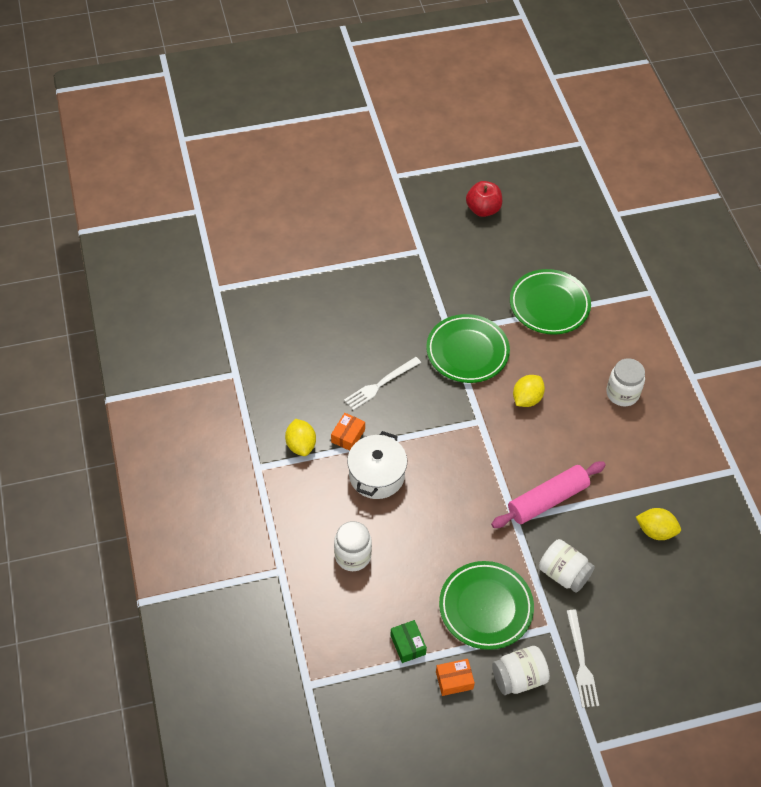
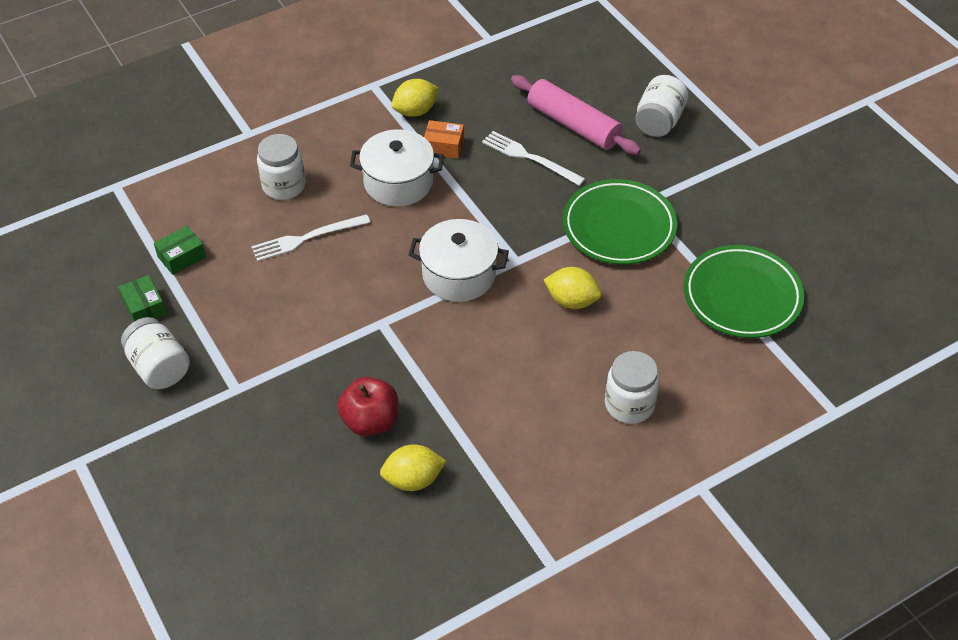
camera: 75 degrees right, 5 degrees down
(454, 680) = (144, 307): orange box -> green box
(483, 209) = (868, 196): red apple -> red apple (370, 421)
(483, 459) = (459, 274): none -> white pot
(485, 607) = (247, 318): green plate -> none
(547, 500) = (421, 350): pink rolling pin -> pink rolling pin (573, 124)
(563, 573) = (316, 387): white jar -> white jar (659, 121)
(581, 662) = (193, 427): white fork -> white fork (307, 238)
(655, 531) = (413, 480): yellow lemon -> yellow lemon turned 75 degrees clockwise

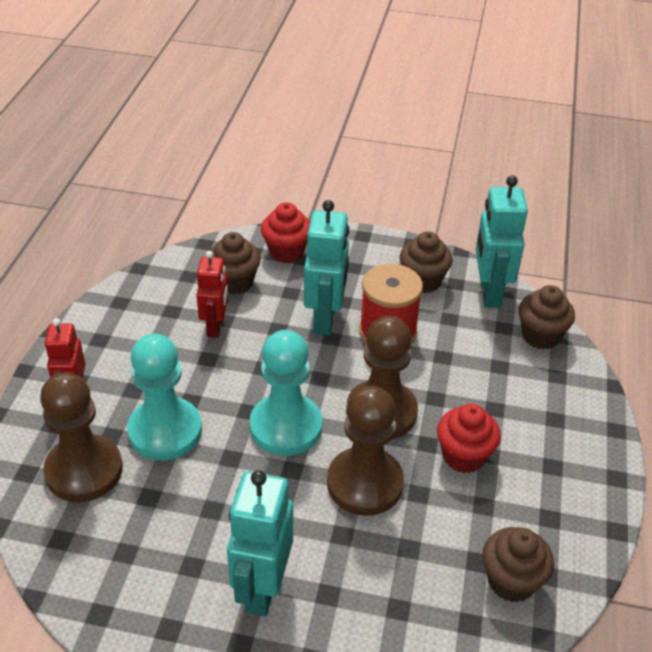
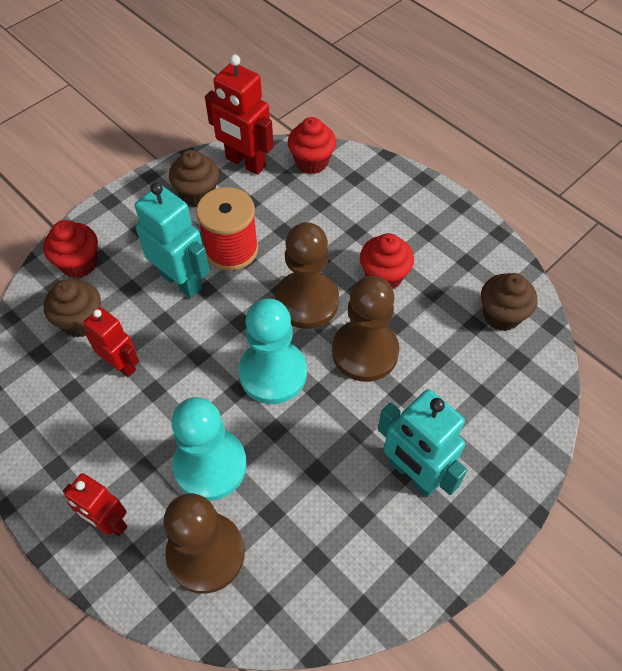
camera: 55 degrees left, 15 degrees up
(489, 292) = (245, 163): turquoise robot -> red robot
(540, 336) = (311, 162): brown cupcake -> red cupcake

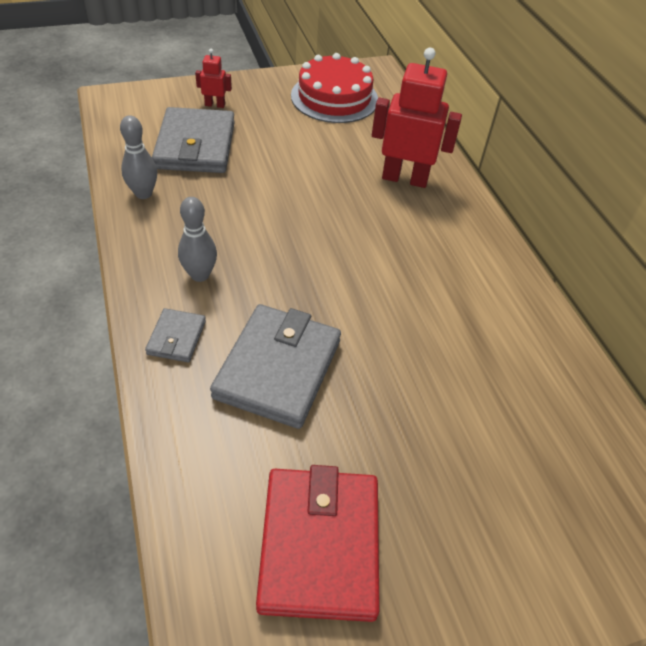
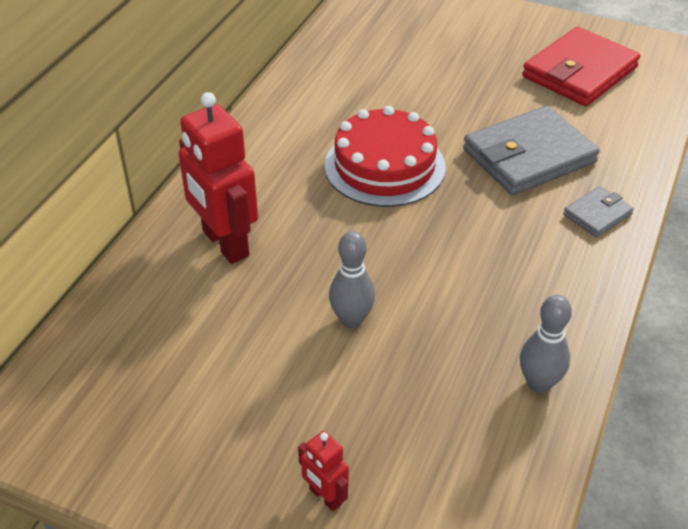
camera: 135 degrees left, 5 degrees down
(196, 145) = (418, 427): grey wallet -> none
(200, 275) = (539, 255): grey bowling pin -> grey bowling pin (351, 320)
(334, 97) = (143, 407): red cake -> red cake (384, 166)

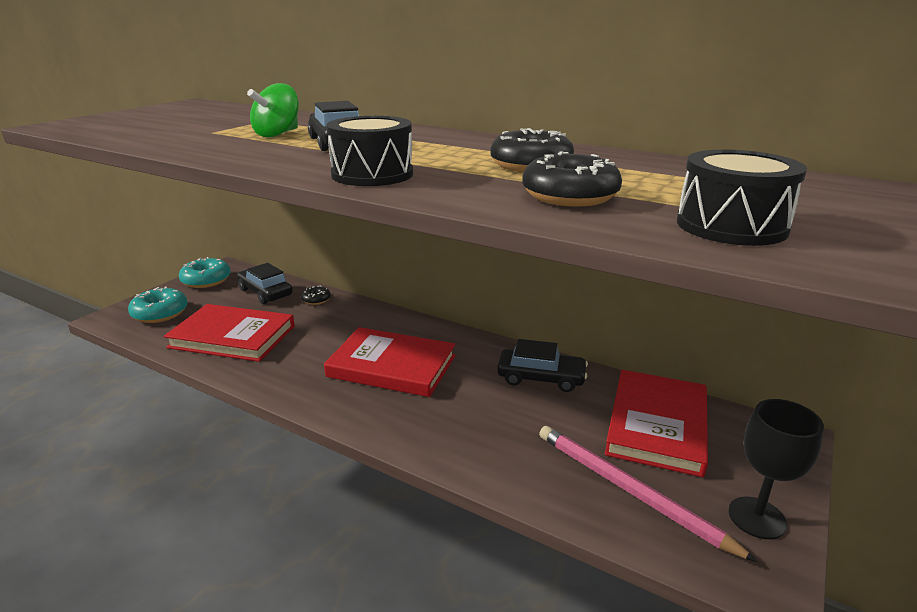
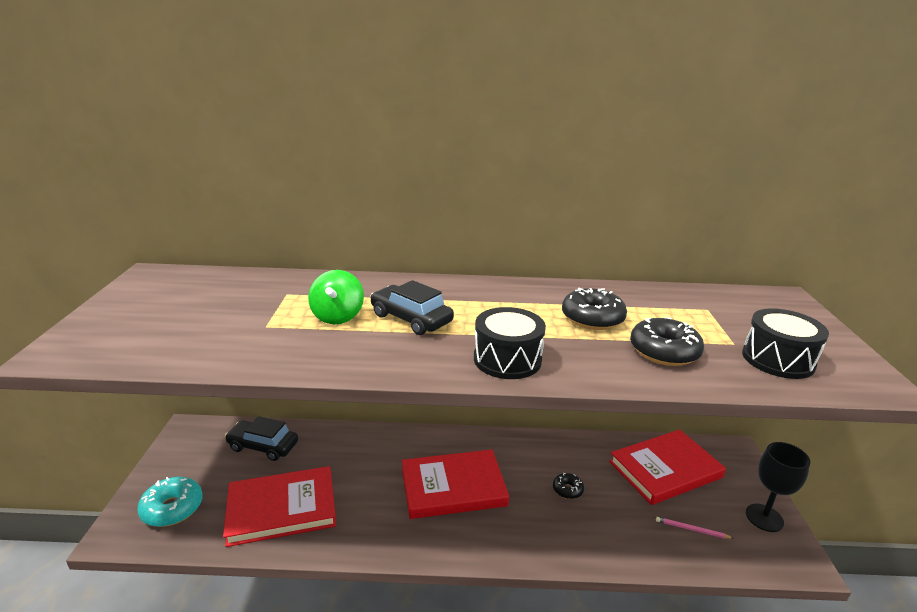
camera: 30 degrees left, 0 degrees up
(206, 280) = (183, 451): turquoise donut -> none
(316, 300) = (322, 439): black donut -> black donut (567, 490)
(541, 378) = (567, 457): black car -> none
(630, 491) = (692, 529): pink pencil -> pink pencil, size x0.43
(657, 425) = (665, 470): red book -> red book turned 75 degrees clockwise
■ ■ ■
§ **EXERCISE BRIEF**: Only the lines from the top of the records through the line with "(334, 97) = (143, 407): red" belong in the copy; write them out exactly, leaving out pictures.

§ **ANSWER SECTION**:
camera: 75 degrees right, 5 degrees down
(454, 680) = (144, 307): orange box -> green box
(483, 209) = (868, 196): red apple -> red apple (370, 421)
(483, 459) = (459, 274): none -> white pot
(485, 607) = (247, 318): green plate -> none
(547, 500) = (421, 350): pink rolling pin -> pink rolling pin (573, 124)
(563, 573) = (316, 387): white jar -> white jar (659, 121)
(581, 662) = (193, 427): white fork -> white fork (307, 238)
(655, 531) = (413, 480): yellow lemon -> yellow lemon turned 75 degrees clockwise

camera: 55 degrees left, 15 degrees up
(489, 292) = (245, 163): turquoise robot -> red robot
(540, 336) = (311, 162): brown cupcake -> red cupcake

camera: 135 degrees left, 5 degrees down
(196, 145) = (418, 427): grey wallet -> none
(200, 275) = (539, 255): grey bowling pin -> grey bowling pin (351, 320)
(334, 97) = (143, 407): red cake -> red cake (384, 166)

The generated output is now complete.